What to work on: Find every line below with the word "visadepe" in it, and copy each one.

Dataset records:

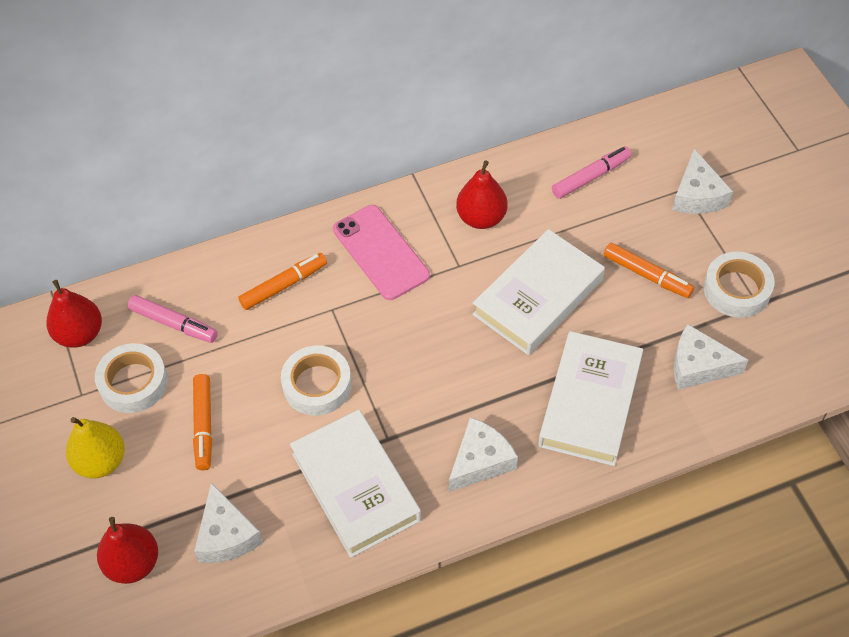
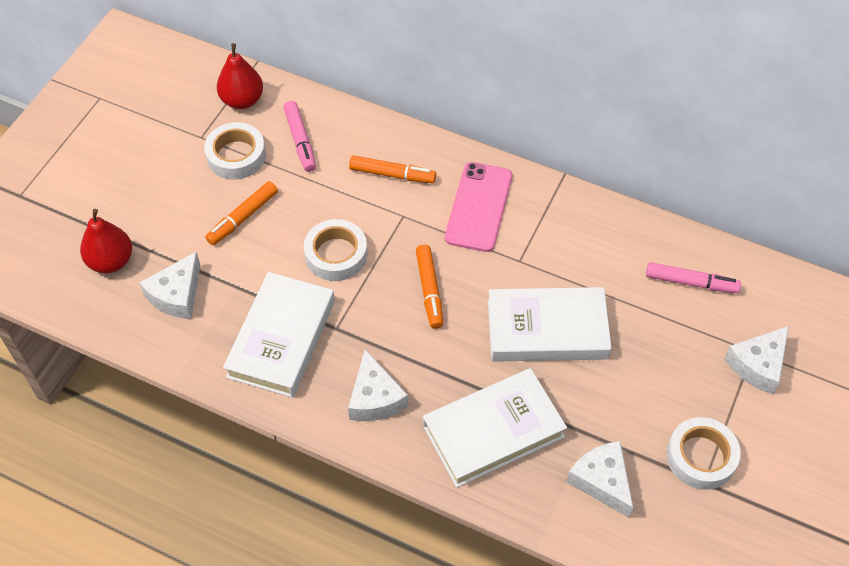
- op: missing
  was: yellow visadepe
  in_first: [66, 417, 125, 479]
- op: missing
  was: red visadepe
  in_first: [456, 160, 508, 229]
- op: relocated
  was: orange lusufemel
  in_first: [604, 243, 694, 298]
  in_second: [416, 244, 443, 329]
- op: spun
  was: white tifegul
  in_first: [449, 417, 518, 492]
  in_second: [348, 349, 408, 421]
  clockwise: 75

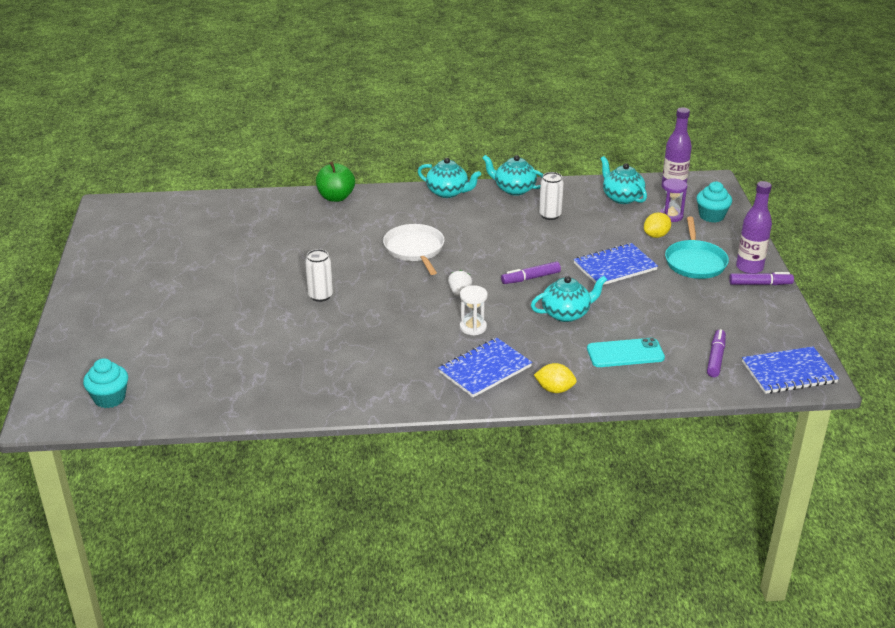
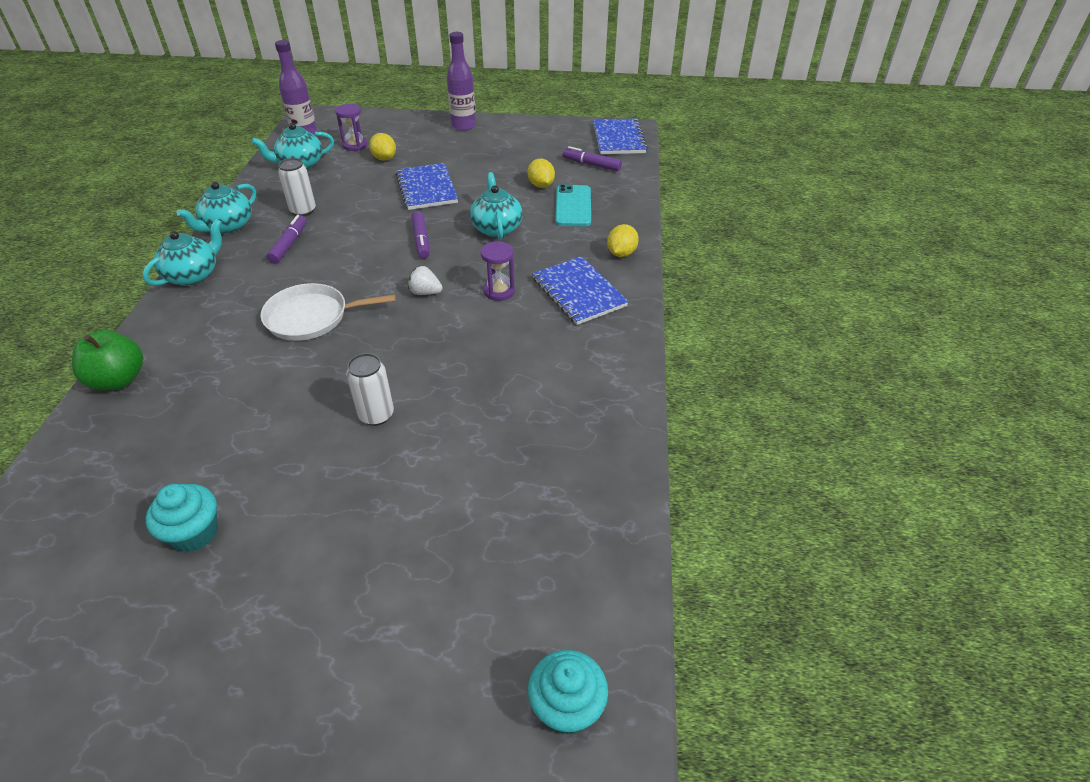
- op: missing
  was:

Solution to this problem:
  was: yellow visadepe
  was: red visadepe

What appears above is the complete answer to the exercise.